[Entries for locating text and elements]
========================

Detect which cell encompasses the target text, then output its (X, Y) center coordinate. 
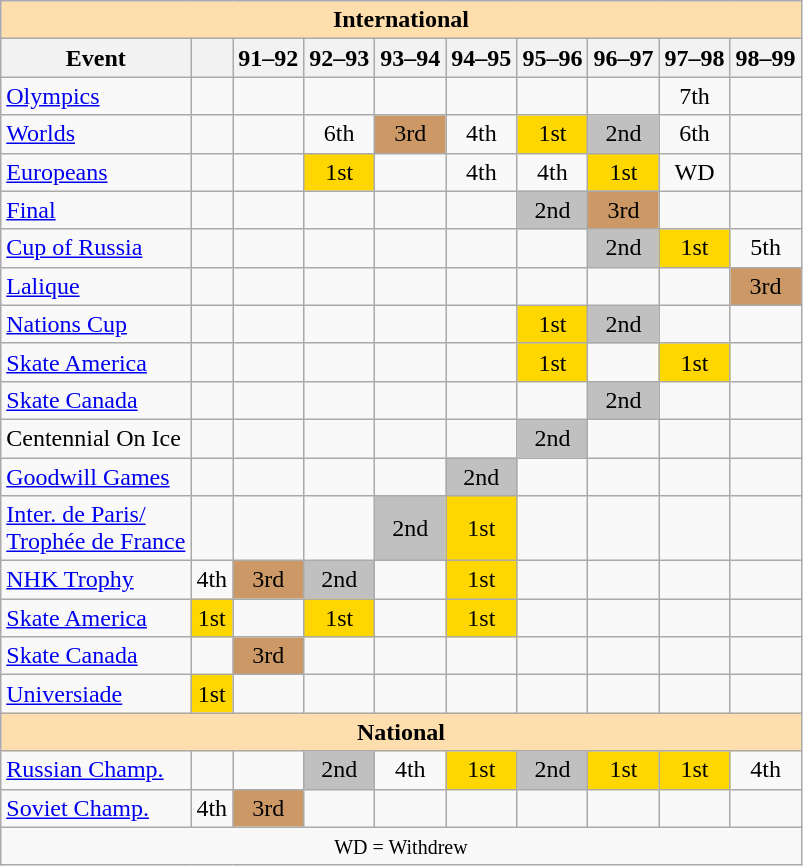
Nations Cup (96, 324)
WD = Withdrew (401, 846)
98–99 (766, 58)
Worlds (96, 134)
92–93 (340, 58)
96–97 (624, 58)
Inter. de Paris/Trophée de France (96, 528)
NHK Trophy (96, 580)
Event (96, 58)
91–92 (268, 58)
97–98 (694, 58)
95–96 (552, 58)
93–94 (410, 58)
Goodwill Games (96, 477)
5th (766, 248)
National (401, 732)
Lalique (96, 286)
94–95 (482, 58)
WD (694, 172)
Centennial On Ice (96, 438)
Cup of Russia (96, 248)
International (401, 20)
Europeans (96, 172)
Final (96, 210)
Universiade (96, 694)
Russian Champ. (96, 770)
Soviet Champ. (96, 808)
Olympics (96, 96)
7th (694, 96)
Detect which cell encompasses the target text, then output its [X, Y] center coordinate. 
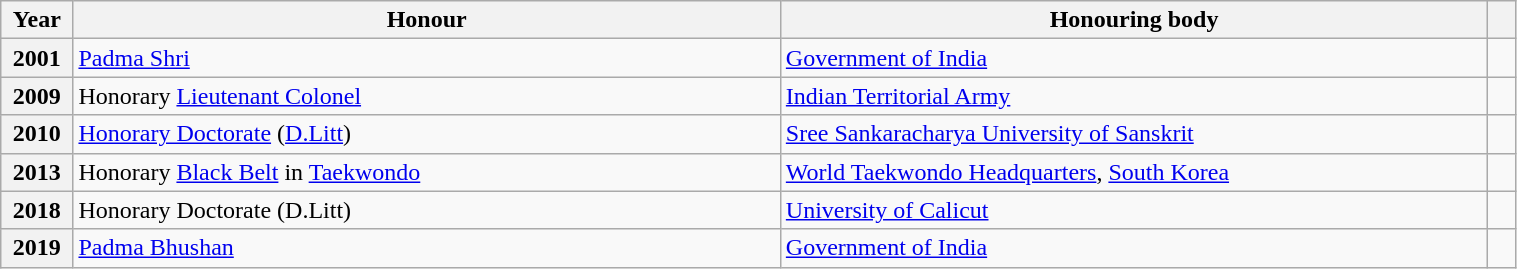
2010 [37, 134]
Honorary Black Belt in Taekwondo [426, 172]
2009 [37, 96]
Honouring body [1134, 20]
2018 [37, 210]
Honour [426, 20]
World Taekwondo Headquarters, South Korea [1134, 172]
2019 [37, 248]
Year [37, 20]
Sree Sankaracharya University of Sanskrit [1134, 134]
University of Calicut [1134, 210]
Padma Shri [426, 58]
2013 [37, 172]
Padma Bhushan [426, 248]
Honorary Lieutenant Colonel [426, 96]
2001 [37, 58]
Indian Territorial Army [1134, 96]
Determine the (X, Y) coordinate at the center of the cell enclosing the given text.  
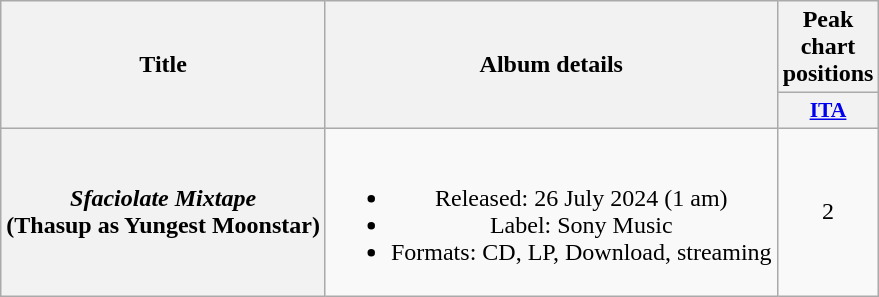
Album details (551, 65)
Peak chart positions (828, 47)
2 (828, 212)
Title (164, 65)
ITA (828, 111)
Released: 26 July 2024 (1 am)Label: Sony MusicFormats: CD, LP, Download, streaming (551, 212)
Sfaciolate Mixtape(Thasup as Yungest Moonstar) (164, 212)
Locate the cell with the specified text and output its [x, y] center coordinate. 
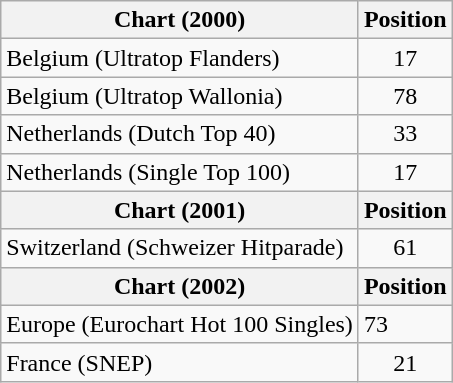
33 [405, 134]
Netherlands (Dutch Top 40) [180, 134]
21 [405, 362]
Chart (2002) [180, 286]
Belgium (Ultratop Wallonia) [180, 96]
Belgium (Ultratop Flanders) [180, 58]
Netherlands (Single Top 100) [180, 172]
France (SNEP) [180, 362]
78 [405, 96]
Switzerland (Schweizer Hitparade) [180, 248]
73 [405, 324]
Chart (2001) [180, 210]
Europe (Eurochart Hot 100 Singles) [180, 324]
61 [405, 248]
Chart (2000) [180, 20]
Return the [x, y] coordinate for the center point of the cell that contains the specified text.  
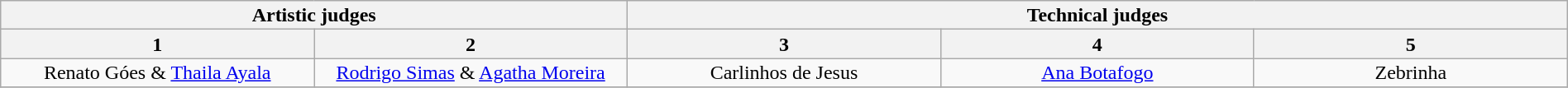
5 [1411, 45]
Renato Góes & Thaila Ayala [157, 73]
2 [471, 45]
1 [157, 45]
Artistic judges [314, 15]
Ana Botafogo [1097, 73]
Rodrigo Simas & Agatha Moreira [471, 73]
4 [1097, 45]
Zebrinha [1411, 73]
Carlinhos de Jesus [784, 73]
3 [784, 45]
Technical judges [1098, 15]
Capture the cell that displays the provided text and extract its (x, y) central coordinate. 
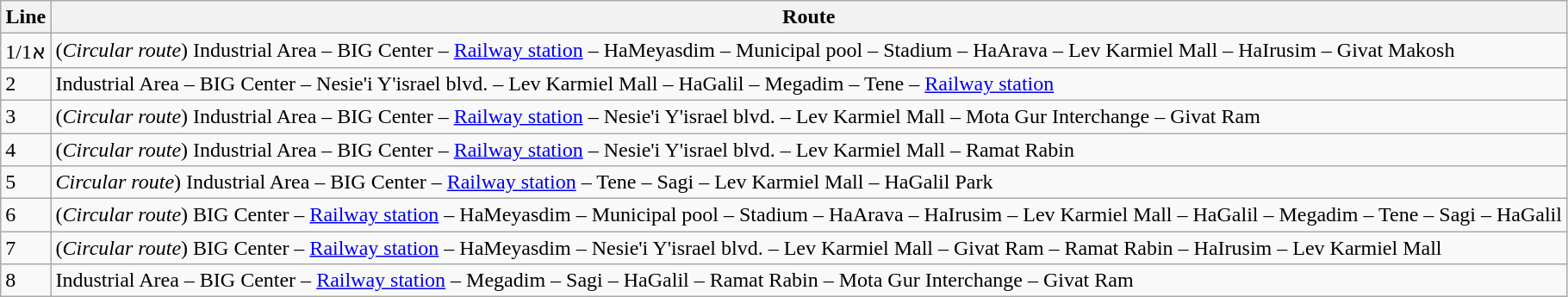
Industrial Area – BIG Center – Nesie'i Y'israel blvd. – Lev Karmiel Mall – HaGalil – Megadim – Tene – Railway station (809, 84)
7 (26, 248)
Route (809, 17)
(Circular route) Industrial Area – BIG Center – Railway station – Nesie'i Y'israel blvd. – Lev Karmiel Mall – Mota Gur Interchange – Givat Ram (809, 116)
5 (26, 183)
Industrial Area – BIG Center – Railway station – Megadim – Sagi – HaGalil – Ramat Rabin – Mota Gur Interchange – Givat Ram (809, 281)
8 (26, 281)
2 (26, 84)
1/1א (26, 51)
Circular route) Industrial Area – BIG Center – Railway station – Tene – Sagi – Lev Karmiel Mall – HaGalil Park (809, 183)
3 (26, 116)
6 (26, 215)
(Circular route) Industrial Area – BIG Center – Railway station – Nesie'i Y'israel blvd. – Lev Karmiel Mall – Ramat Rabin (809, 149)
Line (26, 17)
4 (26, 149)
Detect which cell encompasses the target text, then output its (X, Y) center coordinate. 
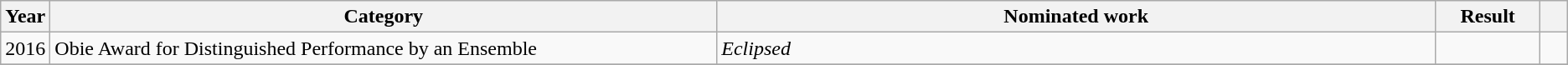
Category (384, 17)
Result (1488, 17)
Year (25, 17)
Obie Award for Distinguished Performance by an Ensemble (384, 49)
Eclipsed (1076, 49)
Nominated work (1076, 17)
2016 (25, 49)
From the cell containing the given text, extract its center point as (x, y) coordinate. 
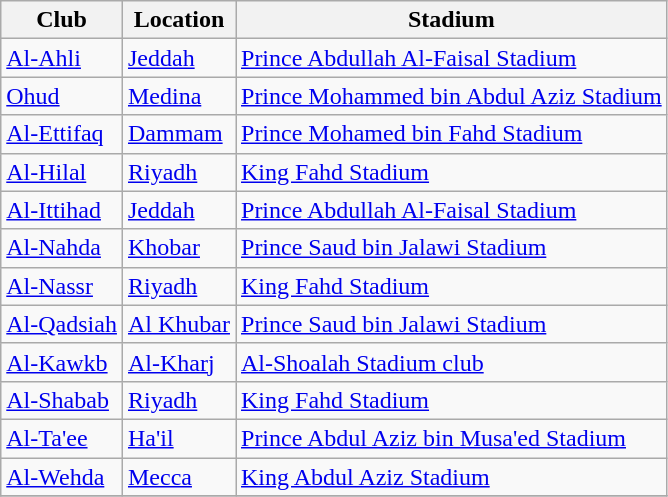
Medina (178, 96)
Al-Ta'ee (62, 438)
Al-Shoalah Stadium club (452, 362)
Stadium (452, 20)
King Abdul Aziz Stadium (452, 477)
Al-Wehda (62, 477)
Al-Kawkb (62, 362)
Prince Mohamed bin Fahd Stadium (452, 134)
Prince Mohammed bin Abdul Aziz Stadium (452, 96)
Ha'il (178, 438)
Mecca (178, 477)
Prince Abdul Aziz bin Musa'ed Stadium (452, 438)
Al-Kharj (178, 362)
Location (178, 20)
Khobar (178, 248)
Al Khubar (178, 324)
Al-Nassr (62, 286)
Club (62, 20)
Al-Ittihad (62, 210)
Ohud (62, 96)
Al-Nahda (62, 248)
Al-Shabab (62, 400)
Al-Hilal (62, 172)
Dammam (178, 134)
Al-Qadsiah (62, 324)
Al-Ahli (62, 58)
Al-Ettifaq (62, 134)
Extract the [x, y] coordinate from the center of the cell holding the provided text.  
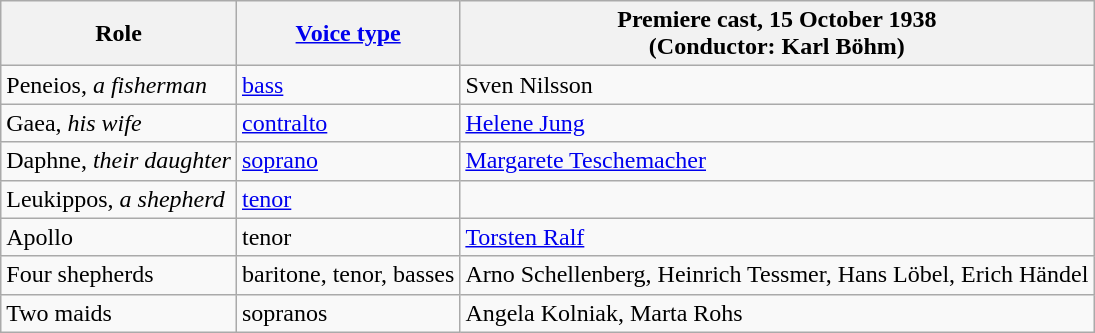
Apollo [119, 237]
Arno Schellenberg, Heinrich Tessmer, Hans Löbel, Erich Händel [777, 275]
Angela Kolniak, Marta Rohs [777, 313]
Sven Nilsson [777, 85]
Torsten Ralf [777, 237]
Premiere cast, 15 October 1938(Conductor: Karl Böhm) [777, 34]
Margarete Teschemacher [777, 161]
Voice type [348, 34]
Leukippos, a shepherd [119, 199]
bass [348, 85]
Role [119, 34]
sopranos [348, 313]
soprano [348, 161]
Helene Jung [777, 123]
baritone, tenor, basses [348, 275]
Peneios, a fisherman [119, 85]
Four shepherds [119, 275]
Gaea, his wife [119, 123]
Two maids [119, 313]
contralto [348, 123]
Daphne, their daughter [119, 161]
Locate the cell with the specified text and output its [x, y] center coordinate. 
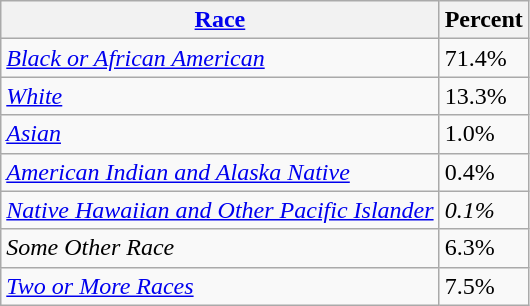
Two or More Races [220, 286]
Percent [484, 20]
American Indian and Alaska Native [220, 172]
7.5% [484, 286]
0.4% [484, 172]
Race [220, 20]
6.3% [484, 248]
71.4% [484, 58]
0.1% [484, 210]
Some Other Race [220, 248]
13.3% [484, 96]
Black or African American [220, 58]
1.0% [484, 134]
Asian [220, 134]
Native Hawaiian and Other Pacific Islander [220, 210]
White [220, 96]
Determine the [x, y] coordinate at the center of the cell enclosing the given text.  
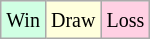
Win [24, 20]
Loss [126, 20]
Draw [72, 20]
Identify which cell holds the provided text, then report its [X, Y] central coordinate. 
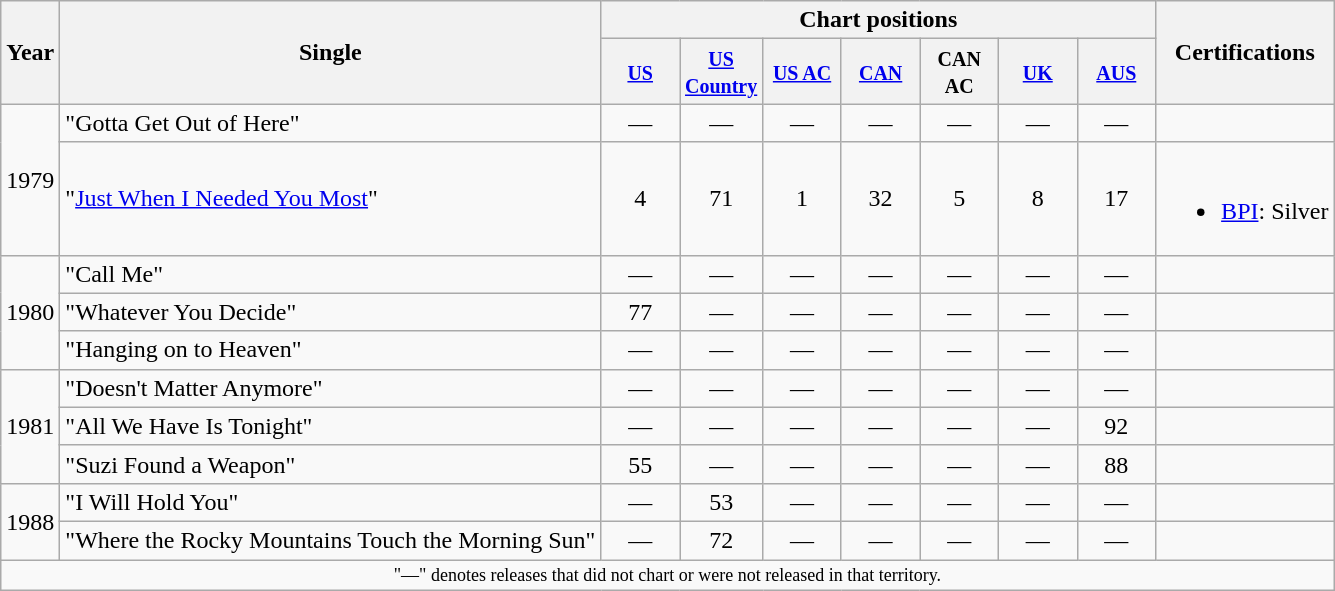
BPI: Silver [1245, 198]
1979 [30, 180]
US AC [802, 72]
CAN AC [960, 72]
Chart positions [878, 20]
5 [960, 198]
53 [722, 502]
"Hanging on to Heaven" [330, 350]
"Call Me" [330, 274]
"Just When I Needed You Most" [330, 198]
"Suzi Found a Weapon" [330, 464]
8 [1038, 198]
AUS [1116, 72]
88 [1116, 464]
"Whatever You Decide" [330, 312]
1980 [30, 312]
72 [722, 540]
1 [802, 198]
"I Will Hold You" [330, 502]
Year [30, 52]
"—" denotes releases that did not chart or were not released in that territory. [668, 576]
"Doesn't Matter Anymore" [330, 388]
"Gotta Get Out of Here" [330, 123]
77 [640, 312]
Certifications [1245, 52]
55 [640, 464]
4 [640, 198]
Single [330, 52]
US [640, 72]
"Where the Rocky Mountains Touch the Morning Sun" [330, 540]
US Country [722, 72]
71 [722, 198]
"All We Have Is Tonight" [330, 426]
1988 [30, 521]
17 [1116, 198]
UK [1038, 72]
32 [880, 198]
1981 [30, 426]
92 [1116, 426]
CAN [880, 72]
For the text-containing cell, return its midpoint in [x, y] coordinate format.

========================

Arrange the lines of the records as a Markdown table with the columns "Row" and "Line", starting at the line that contains "33 [405, 134]" and ending after the line that contains "73 [405, 324]". Skip any blank lines.

| Row | Line |
|---|---|
| 1 | 33 [405, 134] |
| 2 | Netherlands (Dutch Top 40) [180, 134] |
| 3 | 21 [405, 362] |
| 4 | Chart (2002) [180, 286] |
| 5 | Belgium (Ultratop Wallonia) [180, 96] |
| 6 | Belgium (Ultratop Flanders) [180, 58] |
| 7 | Netherlands (Single Top 100) [180, 172] |
| 8 | France (SNEP) [180, 362] |
| 9 | 78 [405, 96] |
| 10 | Switzerland (Schweizer Hitparade) [180, 248] |
| 11 | 73 [405, 324] |